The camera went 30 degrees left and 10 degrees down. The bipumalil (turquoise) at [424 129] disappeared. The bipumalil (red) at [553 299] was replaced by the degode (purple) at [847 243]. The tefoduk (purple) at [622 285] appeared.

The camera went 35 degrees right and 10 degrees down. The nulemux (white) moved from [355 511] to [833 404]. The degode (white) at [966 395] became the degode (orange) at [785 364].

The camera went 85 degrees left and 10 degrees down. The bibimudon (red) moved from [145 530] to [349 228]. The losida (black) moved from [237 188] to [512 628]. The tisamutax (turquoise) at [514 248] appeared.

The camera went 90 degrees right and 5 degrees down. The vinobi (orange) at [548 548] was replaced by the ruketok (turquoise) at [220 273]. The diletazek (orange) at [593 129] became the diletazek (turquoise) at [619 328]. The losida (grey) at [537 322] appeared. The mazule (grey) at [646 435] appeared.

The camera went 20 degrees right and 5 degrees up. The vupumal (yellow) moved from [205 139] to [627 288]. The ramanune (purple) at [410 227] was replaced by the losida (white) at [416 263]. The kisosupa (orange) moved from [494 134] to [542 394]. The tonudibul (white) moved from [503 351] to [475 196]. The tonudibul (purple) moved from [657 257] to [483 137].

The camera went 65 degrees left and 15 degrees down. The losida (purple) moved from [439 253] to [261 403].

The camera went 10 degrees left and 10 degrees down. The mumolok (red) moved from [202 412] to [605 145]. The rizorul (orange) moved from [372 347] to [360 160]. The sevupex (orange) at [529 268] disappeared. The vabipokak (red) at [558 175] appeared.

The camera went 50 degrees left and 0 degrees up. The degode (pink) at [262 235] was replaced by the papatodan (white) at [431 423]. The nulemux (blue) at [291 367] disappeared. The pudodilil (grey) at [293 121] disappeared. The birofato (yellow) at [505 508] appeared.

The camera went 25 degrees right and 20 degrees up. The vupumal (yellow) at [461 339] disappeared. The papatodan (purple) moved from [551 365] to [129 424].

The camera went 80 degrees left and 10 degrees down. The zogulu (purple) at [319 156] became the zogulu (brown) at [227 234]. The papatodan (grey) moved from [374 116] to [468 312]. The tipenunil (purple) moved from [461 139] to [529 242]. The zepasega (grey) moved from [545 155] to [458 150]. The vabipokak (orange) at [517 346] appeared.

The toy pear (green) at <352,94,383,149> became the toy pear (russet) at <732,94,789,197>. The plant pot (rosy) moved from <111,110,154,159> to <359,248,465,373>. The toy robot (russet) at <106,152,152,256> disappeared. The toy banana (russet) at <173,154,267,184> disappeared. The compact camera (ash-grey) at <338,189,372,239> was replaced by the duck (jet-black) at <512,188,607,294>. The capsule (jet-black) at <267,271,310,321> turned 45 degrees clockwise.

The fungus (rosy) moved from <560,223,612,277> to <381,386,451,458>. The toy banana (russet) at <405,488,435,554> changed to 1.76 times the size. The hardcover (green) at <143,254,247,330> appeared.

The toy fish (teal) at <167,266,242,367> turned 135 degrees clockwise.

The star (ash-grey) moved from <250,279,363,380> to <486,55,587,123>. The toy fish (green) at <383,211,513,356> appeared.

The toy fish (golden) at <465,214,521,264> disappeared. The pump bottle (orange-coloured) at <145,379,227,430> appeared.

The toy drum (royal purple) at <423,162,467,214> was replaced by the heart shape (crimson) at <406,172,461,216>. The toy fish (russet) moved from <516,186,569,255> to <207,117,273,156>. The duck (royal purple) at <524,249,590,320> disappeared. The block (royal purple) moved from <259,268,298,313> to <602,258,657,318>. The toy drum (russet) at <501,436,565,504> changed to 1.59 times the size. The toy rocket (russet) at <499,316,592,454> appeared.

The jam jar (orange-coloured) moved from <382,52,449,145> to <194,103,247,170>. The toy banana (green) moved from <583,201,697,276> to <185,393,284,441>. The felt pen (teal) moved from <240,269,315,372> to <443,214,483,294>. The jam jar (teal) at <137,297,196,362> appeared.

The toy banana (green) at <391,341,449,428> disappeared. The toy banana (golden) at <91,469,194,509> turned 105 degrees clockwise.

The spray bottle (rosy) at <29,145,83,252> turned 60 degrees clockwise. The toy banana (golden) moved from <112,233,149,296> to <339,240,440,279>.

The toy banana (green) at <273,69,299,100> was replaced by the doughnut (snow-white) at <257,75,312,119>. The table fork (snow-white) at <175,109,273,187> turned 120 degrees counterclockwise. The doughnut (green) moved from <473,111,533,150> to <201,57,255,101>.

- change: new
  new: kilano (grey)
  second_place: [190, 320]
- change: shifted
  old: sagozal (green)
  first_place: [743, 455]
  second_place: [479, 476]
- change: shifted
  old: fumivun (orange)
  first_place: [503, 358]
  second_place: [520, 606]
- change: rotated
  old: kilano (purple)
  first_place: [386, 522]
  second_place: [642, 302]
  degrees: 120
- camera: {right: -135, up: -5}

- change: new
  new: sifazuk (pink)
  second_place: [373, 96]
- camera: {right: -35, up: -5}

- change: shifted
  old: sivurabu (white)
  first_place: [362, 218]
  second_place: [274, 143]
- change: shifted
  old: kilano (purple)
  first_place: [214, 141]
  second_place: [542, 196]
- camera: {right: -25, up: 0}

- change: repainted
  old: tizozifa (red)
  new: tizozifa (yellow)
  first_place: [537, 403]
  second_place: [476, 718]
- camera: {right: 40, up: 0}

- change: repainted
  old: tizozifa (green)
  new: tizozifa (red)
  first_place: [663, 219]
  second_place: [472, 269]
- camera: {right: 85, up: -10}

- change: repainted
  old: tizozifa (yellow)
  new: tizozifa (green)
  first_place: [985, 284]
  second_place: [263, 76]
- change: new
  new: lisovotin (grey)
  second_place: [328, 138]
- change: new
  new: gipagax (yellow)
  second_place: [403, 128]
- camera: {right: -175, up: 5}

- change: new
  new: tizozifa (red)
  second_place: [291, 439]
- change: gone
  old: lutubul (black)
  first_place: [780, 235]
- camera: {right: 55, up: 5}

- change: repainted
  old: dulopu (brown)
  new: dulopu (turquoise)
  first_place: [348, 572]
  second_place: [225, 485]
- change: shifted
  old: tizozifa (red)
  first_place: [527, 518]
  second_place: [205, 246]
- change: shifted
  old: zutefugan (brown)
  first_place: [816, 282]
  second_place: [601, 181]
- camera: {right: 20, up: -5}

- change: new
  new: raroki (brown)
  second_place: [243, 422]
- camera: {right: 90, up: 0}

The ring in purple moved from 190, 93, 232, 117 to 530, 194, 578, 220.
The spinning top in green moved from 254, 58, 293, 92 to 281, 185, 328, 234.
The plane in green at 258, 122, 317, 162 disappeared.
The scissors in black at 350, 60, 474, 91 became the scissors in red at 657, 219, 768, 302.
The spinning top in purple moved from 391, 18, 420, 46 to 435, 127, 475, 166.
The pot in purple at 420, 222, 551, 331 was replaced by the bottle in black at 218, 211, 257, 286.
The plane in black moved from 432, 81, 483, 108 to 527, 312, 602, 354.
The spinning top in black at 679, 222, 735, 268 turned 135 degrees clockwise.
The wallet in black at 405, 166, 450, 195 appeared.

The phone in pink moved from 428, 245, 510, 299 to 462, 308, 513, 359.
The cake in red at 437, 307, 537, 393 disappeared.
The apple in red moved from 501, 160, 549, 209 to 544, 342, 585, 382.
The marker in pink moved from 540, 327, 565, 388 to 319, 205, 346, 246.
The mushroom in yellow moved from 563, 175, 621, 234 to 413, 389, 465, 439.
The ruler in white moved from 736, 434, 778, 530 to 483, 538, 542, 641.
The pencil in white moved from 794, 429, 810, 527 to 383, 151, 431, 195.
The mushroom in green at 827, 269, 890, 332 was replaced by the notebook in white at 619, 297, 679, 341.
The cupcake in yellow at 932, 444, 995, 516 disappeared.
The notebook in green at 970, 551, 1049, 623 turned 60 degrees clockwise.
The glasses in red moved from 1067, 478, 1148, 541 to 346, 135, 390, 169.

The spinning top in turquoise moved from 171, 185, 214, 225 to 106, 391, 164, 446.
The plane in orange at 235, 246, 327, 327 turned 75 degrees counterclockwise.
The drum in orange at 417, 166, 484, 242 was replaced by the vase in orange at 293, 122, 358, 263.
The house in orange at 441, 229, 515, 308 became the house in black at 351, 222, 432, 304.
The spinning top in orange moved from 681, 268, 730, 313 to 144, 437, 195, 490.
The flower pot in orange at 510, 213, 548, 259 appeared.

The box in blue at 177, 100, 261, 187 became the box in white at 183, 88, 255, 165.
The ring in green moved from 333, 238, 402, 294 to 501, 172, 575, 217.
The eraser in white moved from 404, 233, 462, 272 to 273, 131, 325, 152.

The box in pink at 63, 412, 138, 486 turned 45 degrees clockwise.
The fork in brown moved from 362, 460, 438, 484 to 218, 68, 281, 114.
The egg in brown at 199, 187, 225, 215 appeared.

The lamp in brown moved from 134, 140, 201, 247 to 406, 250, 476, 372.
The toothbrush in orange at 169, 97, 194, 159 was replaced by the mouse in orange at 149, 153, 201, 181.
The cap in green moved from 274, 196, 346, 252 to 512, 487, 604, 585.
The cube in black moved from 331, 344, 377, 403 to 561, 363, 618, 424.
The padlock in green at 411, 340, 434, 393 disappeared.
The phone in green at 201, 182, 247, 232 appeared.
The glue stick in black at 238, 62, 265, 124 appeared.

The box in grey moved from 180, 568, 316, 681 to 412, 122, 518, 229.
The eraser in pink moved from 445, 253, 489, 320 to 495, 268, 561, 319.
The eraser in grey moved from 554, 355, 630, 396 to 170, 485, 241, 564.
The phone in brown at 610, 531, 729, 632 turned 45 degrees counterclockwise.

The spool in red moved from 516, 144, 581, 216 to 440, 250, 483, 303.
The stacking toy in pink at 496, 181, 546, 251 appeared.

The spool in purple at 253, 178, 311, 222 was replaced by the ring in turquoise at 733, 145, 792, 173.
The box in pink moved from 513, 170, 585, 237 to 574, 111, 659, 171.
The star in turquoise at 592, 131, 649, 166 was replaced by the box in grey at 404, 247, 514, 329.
+++
■ **WORK ITEM**:
Referring to the material above, set down exactly the lines between the line with "The spinning top in purple" and the line with "The spinning top in black", inclusive, and no other lines.

■ **WORKED SOLUTION**:
The spinning top in purple moved from 391, 18, 420, 46 to 435, 127, 475, 166.
The pot in purple at 420, 222, 551, 331 was replaced by the bottle in black at 218, 211, 257, 286.
The plane in black moved from 432, 81, 483, 108 to 527, 312, 602, 354.
The spinning top in black at 679, 222, 735, 268 turned 135 degrees clockwise.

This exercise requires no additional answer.